Task inputs »
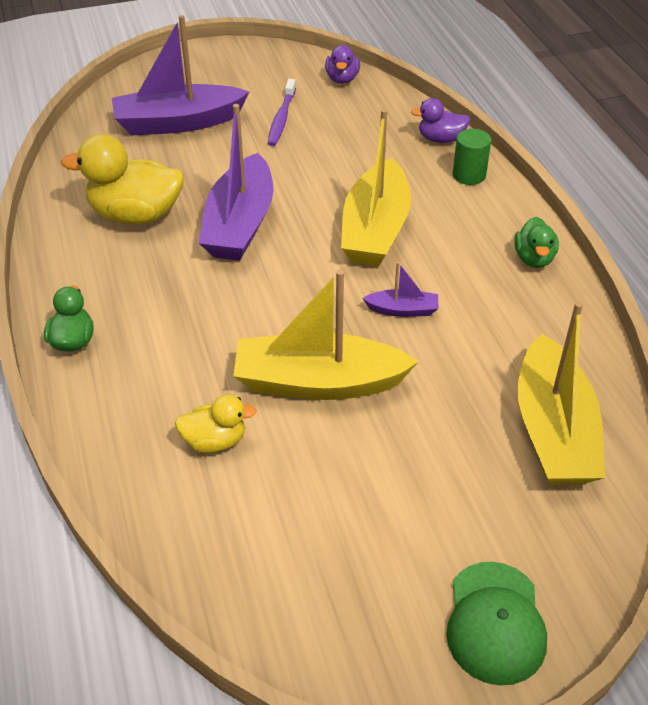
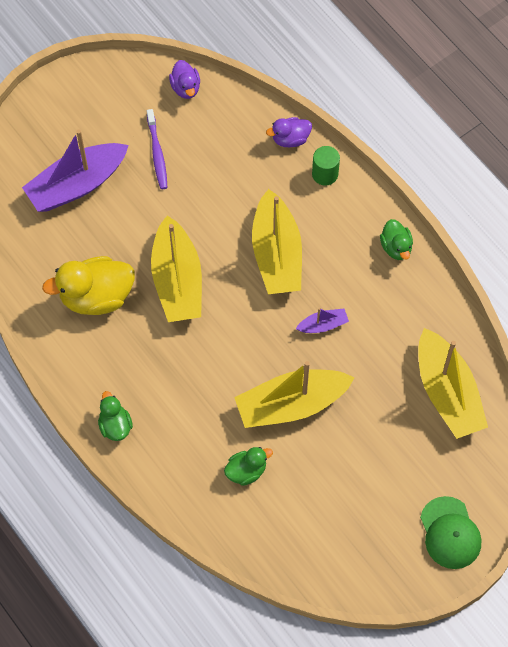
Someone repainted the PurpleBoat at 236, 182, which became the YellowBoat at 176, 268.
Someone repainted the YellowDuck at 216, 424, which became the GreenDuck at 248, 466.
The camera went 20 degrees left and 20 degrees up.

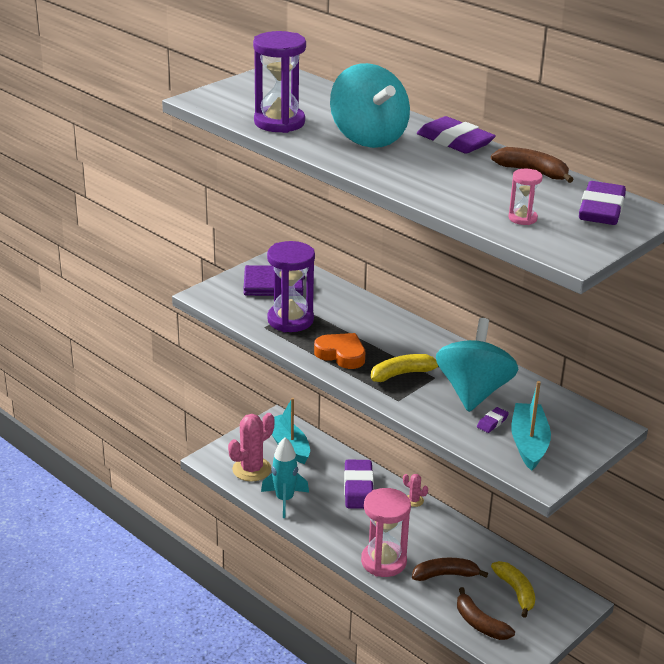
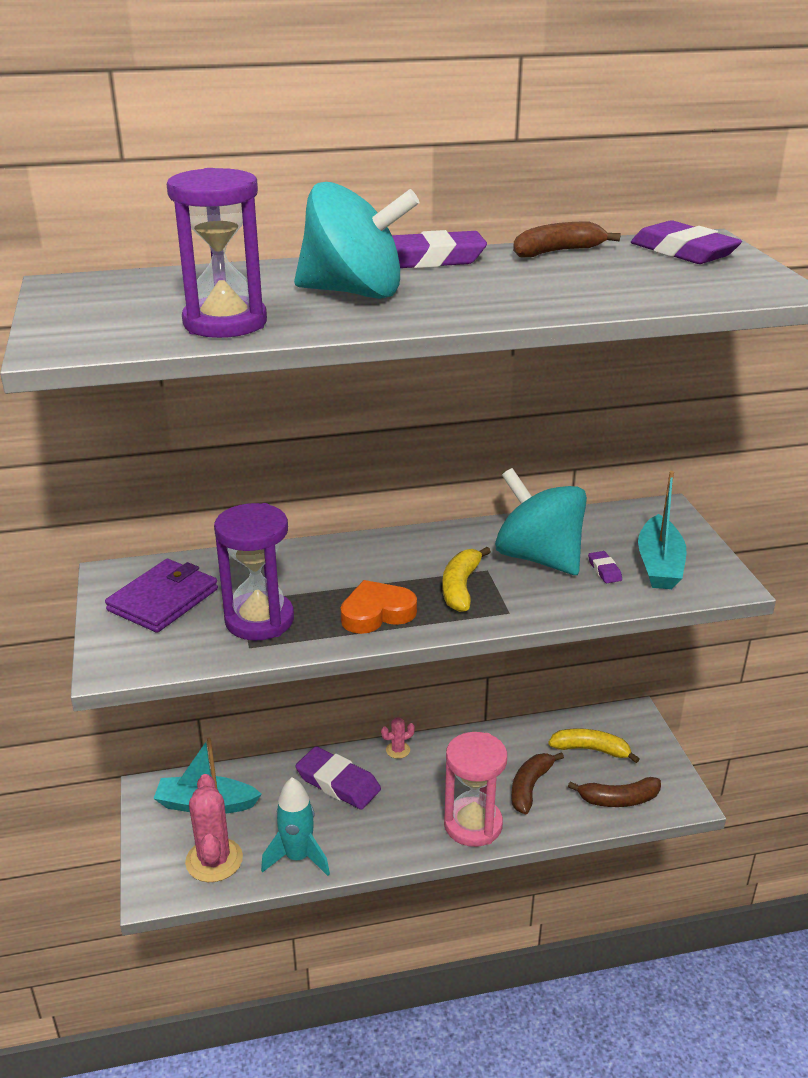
Someone took away the PinkHourglass at 526, 197.
Someone rotated the TurquoiseBoat at 531, 426 by 120 degrees counterclockwise.
The camera went 55 degrees left and 0 degrees up.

Problem requirements »
State how many lines of the entries above include the word "repainted", offering no text other than the number.

Solution for this exercise »
2